Begin at the line containing "camera: 100 degrees right, 25 degrees down" in the data below and go on through the line containing "green spoon [621,266,684,303]", repeating each line exactly; include both ends and no other line.

* _SUPPLIED RECORDS_:
****************
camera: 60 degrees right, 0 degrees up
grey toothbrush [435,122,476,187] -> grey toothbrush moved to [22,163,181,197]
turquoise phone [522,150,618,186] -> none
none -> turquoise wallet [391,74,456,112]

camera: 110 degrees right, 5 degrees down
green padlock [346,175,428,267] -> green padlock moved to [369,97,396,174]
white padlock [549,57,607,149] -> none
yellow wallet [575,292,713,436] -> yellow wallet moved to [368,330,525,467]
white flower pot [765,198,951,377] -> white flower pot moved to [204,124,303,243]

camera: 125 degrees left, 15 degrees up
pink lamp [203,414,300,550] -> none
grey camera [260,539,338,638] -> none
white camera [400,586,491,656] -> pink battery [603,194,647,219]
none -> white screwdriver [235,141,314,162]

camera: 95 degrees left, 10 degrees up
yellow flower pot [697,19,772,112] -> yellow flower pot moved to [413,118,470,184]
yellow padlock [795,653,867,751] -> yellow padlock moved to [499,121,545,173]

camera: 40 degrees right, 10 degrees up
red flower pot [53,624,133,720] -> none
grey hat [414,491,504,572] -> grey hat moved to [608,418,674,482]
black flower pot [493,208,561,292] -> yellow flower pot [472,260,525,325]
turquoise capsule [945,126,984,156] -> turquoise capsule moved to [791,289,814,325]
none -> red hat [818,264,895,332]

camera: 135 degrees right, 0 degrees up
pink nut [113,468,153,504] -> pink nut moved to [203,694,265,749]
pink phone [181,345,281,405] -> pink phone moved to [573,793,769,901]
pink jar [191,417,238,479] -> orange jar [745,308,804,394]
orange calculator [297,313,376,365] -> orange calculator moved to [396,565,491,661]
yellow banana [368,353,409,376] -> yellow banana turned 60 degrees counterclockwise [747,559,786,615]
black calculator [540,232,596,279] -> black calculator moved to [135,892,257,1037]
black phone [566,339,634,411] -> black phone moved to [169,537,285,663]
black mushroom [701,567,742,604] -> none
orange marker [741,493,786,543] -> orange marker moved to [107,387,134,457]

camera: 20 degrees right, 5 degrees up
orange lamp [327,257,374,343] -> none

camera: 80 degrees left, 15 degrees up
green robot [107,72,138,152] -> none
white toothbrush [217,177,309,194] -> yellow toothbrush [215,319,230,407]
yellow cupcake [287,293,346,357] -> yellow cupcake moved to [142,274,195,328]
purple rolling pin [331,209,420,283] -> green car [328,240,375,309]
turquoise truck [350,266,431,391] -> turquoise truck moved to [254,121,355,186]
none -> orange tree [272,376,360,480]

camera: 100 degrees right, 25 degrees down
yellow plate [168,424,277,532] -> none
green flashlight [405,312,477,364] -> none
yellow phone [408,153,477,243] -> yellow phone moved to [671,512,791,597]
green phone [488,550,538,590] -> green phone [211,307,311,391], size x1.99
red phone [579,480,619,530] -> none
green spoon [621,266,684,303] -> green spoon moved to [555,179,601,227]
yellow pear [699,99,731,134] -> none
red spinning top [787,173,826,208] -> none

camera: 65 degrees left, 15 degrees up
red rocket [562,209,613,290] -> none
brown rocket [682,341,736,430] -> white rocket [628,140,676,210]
****************
* _ANSWER BELOW_:
camera: 100 degrees right, 25 degrees down
yellow plate [168,424,277,532] -> none
green flashlight [405,312,477,364] -> none
yellow phone [408,153,477,243] -> yellow phone moved to [671,512,791,597]
green phone [488,550,538,590] -> green phone [211,307,311,391], size x1.99
red phone [579,480,619,530] -> none
green spoon [621,266,684,303] -> green spoon moved to [555,179,601,227]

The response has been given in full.